Given problem:
Reproduce the listing from its start through the line containing "16: (25, 136)", inclusive, with "absolute" switched to "relative" and everything else unchanged. Leave the pictures out of the answer.

Supplied material:
■ ■ ■ ■ ■ ■ ■

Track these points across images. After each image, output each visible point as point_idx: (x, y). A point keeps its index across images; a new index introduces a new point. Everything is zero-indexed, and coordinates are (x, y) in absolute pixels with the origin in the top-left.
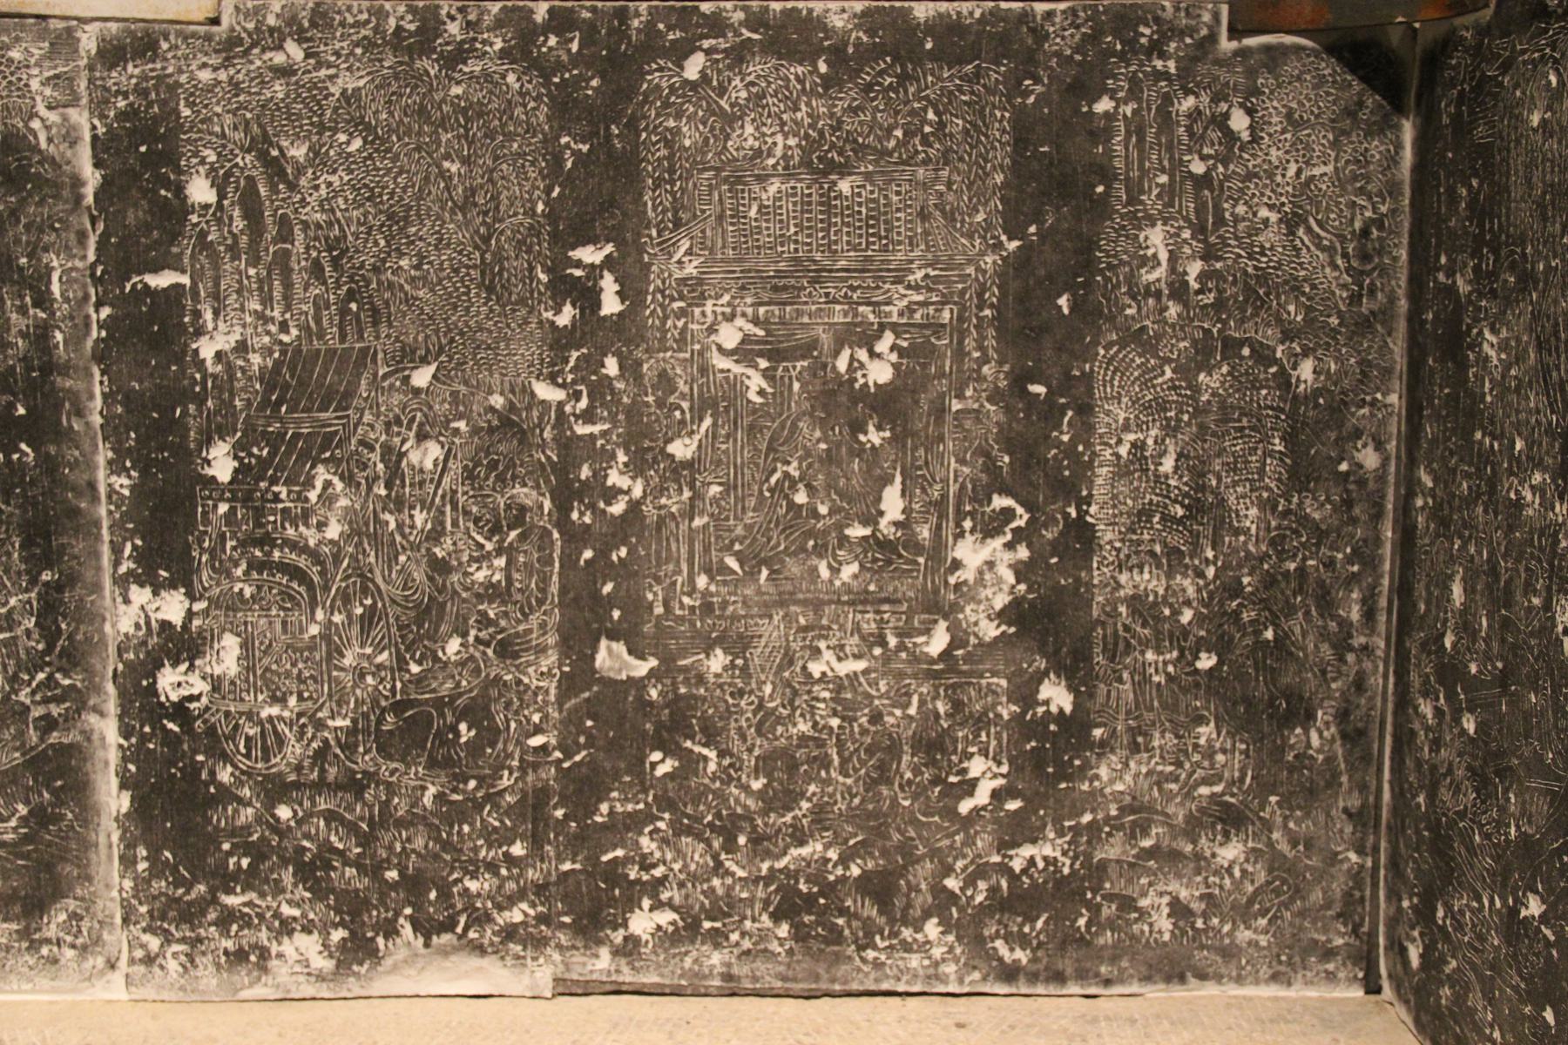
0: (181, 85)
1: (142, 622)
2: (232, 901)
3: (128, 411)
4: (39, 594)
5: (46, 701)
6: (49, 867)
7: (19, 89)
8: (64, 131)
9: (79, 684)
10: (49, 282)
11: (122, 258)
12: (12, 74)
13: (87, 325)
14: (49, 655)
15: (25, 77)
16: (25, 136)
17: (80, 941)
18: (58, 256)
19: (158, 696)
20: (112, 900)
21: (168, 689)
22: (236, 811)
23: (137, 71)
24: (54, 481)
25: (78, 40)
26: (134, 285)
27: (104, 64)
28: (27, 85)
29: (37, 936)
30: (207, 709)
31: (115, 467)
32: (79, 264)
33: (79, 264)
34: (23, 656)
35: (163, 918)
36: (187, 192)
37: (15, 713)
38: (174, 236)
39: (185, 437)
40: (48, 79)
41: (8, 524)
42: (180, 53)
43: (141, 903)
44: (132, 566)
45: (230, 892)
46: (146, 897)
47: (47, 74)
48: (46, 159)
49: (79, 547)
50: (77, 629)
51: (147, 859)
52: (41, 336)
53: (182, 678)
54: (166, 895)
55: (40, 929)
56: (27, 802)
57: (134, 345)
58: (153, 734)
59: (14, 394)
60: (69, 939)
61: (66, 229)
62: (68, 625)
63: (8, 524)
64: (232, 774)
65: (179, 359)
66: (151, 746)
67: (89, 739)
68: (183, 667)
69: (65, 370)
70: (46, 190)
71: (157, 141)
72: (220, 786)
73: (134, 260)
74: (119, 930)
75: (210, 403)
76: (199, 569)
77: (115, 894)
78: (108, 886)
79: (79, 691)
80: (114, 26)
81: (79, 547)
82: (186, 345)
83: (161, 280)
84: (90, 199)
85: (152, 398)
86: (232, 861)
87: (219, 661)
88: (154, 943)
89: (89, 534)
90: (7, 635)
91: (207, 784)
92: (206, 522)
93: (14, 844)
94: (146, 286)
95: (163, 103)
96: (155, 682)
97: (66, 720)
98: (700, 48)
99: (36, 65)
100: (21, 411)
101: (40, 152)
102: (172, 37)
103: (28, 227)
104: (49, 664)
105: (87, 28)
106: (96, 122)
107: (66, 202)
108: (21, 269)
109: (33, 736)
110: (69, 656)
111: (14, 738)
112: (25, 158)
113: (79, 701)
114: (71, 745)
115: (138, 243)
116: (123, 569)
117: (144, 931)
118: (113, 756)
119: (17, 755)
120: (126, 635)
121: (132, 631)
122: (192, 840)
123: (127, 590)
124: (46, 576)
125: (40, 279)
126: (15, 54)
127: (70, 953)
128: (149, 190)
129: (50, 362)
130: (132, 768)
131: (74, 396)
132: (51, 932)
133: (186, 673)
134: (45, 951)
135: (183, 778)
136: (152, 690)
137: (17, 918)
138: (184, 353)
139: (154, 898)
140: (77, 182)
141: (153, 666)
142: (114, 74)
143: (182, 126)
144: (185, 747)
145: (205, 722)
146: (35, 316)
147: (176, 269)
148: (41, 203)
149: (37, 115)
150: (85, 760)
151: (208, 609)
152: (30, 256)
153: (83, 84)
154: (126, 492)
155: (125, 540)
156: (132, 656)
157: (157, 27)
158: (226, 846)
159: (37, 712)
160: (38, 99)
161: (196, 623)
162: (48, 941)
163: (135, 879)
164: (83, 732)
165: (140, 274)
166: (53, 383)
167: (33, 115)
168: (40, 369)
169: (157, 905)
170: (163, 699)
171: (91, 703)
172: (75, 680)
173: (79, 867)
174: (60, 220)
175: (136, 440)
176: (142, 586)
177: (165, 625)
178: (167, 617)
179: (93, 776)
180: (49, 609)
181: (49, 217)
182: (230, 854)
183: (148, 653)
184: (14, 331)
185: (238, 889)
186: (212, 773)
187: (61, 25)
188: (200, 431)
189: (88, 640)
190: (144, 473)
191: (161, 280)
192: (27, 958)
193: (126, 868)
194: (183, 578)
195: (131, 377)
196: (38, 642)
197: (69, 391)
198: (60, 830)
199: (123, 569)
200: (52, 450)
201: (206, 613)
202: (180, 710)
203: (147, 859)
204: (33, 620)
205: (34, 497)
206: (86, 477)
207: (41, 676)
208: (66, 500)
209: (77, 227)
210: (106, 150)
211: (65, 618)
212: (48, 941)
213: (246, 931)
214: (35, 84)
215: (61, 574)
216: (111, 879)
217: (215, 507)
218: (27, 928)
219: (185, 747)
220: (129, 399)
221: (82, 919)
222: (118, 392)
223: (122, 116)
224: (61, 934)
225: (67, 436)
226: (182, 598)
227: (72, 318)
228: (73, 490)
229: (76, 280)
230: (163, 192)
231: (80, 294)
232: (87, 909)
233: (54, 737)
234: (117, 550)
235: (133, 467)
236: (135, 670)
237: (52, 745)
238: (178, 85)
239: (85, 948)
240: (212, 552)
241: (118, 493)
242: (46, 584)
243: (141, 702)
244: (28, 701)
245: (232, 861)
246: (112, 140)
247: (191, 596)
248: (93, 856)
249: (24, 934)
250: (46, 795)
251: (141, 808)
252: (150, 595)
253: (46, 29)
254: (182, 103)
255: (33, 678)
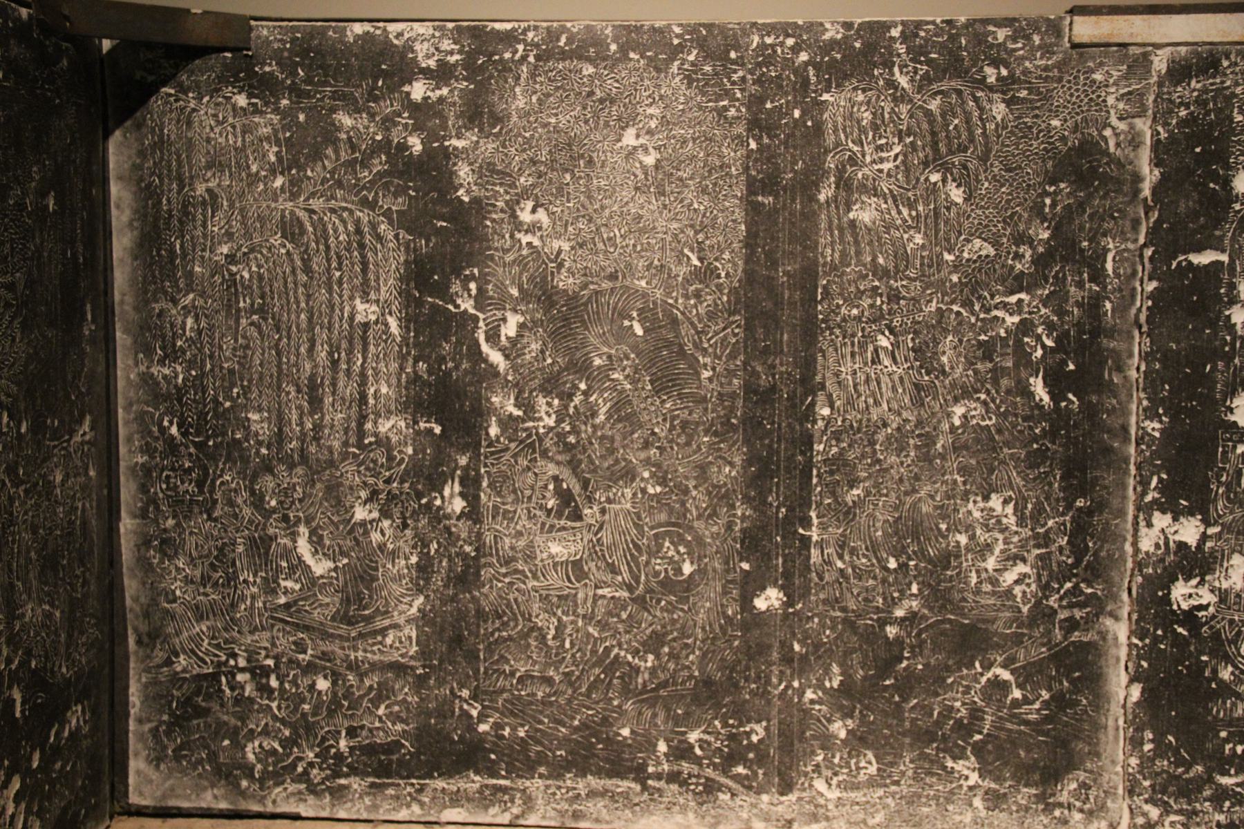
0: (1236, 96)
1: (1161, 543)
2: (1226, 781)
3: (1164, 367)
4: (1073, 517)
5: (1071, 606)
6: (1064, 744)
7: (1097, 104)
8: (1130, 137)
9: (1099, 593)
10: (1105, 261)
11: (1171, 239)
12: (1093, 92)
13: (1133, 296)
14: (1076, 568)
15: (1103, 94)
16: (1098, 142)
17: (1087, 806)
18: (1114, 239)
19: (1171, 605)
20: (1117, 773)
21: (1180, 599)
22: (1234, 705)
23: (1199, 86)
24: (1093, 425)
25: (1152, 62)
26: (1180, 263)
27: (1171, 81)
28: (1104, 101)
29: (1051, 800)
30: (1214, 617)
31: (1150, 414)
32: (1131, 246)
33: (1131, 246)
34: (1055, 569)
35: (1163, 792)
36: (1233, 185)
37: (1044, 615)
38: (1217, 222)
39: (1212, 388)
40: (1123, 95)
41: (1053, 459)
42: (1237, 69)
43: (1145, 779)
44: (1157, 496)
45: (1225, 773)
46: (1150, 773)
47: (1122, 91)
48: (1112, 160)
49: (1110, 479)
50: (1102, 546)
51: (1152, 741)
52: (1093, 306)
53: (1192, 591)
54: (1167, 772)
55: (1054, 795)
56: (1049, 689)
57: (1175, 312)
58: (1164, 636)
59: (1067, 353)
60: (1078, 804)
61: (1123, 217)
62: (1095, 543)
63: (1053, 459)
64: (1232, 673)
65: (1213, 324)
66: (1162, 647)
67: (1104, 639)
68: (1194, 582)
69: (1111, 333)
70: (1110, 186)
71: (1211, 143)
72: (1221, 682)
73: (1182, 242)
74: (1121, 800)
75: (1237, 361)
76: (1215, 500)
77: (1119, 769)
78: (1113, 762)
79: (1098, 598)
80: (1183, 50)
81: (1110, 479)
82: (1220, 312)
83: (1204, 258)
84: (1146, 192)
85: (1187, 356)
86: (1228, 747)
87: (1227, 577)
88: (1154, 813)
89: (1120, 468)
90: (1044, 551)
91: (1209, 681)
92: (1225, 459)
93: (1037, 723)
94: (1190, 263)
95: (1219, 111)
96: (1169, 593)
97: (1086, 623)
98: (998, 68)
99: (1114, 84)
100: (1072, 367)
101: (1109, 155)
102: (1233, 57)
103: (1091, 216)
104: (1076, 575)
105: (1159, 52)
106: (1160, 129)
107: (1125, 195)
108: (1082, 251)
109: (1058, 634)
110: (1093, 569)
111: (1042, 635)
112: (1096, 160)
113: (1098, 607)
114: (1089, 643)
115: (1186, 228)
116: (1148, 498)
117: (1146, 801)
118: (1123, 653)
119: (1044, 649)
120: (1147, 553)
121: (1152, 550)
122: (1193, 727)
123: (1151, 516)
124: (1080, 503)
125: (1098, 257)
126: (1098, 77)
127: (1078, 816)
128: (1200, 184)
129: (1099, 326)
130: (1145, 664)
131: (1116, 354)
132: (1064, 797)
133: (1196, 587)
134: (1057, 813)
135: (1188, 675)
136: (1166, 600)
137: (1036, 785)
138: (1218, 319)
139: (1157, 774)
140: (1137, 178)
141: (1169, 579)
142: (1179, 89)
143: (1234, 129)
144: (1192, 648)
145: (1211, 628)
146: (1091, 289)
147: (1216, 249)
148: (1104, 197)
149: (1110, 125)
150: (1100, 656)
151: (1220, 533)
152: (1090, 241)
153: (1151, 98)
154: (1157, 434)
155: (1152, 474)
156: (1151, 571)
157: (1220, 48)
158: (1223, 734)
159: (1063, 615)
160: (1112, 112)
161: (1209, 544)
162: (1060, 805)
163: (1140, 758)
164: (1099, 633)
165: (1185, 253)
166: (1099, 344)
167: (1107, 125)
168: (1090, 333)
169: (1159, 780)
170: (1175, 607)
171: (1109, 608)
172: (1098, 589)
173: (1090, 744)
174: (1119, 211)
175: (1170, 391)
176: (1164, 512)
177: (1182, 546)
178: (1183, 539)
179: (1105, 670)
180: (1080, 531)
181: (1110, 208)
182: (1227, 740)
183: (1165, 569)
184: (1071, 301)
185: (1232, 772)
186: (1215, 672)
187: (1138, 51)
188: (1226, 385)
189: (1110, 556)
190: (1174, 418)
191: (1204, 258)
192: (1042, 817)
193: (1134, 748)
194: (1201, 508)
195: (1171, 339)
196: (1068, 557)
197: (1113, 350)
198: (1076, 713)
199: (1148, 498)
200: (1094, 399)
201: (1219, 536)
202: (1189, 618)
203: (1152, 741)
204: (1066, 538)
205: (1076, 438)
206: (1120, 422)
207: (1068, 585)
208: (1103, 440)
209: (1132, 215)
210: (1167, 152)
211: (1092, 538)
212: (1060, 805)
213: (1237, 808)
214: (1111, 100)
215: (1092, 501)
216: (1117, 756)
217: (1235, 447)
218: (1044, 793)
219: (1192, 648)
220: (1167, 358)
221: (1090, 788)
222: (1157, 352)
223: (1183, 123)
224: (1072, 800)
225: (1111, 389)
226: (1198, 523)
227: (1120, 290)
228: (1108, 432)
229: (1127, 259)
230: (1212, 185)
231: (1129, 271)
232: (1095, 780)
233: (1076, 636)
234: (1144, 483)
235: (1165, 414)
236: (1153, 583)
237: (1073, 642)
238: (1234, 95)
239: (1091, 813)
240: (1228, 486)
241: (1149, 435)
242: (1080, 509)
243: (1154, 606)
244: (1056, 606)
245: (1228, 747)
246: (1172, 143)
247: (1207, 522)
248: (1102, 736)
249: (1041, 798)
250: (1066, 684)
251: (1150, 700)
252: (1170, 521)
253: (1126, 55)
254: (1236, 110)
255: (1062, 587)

■ ■ ■ ■ ■ ■ ■

Full answer:
Track these points across images. After each image, output each visible point as point_idx: (x, y). A point keeps its index across images; a new index introduces a new point. Everything is zero-indexed, and coordinates are (x, y) in relative pixels with the origin in the top-left.
0: (181, 85)
1: (142, 622)
2: (232, 901)
3: (128, 411)
4: (39, 594)
5: (46, 701)
6: (49, 867)
7: (19, 89)
8: (64, 131)
9: (79, 684)
10: (49, 282)
11: (122, 258)
12: (12, 74)
13: (87, 325)
14: (49, 655)
15: (25, 77)
16: (25, 136)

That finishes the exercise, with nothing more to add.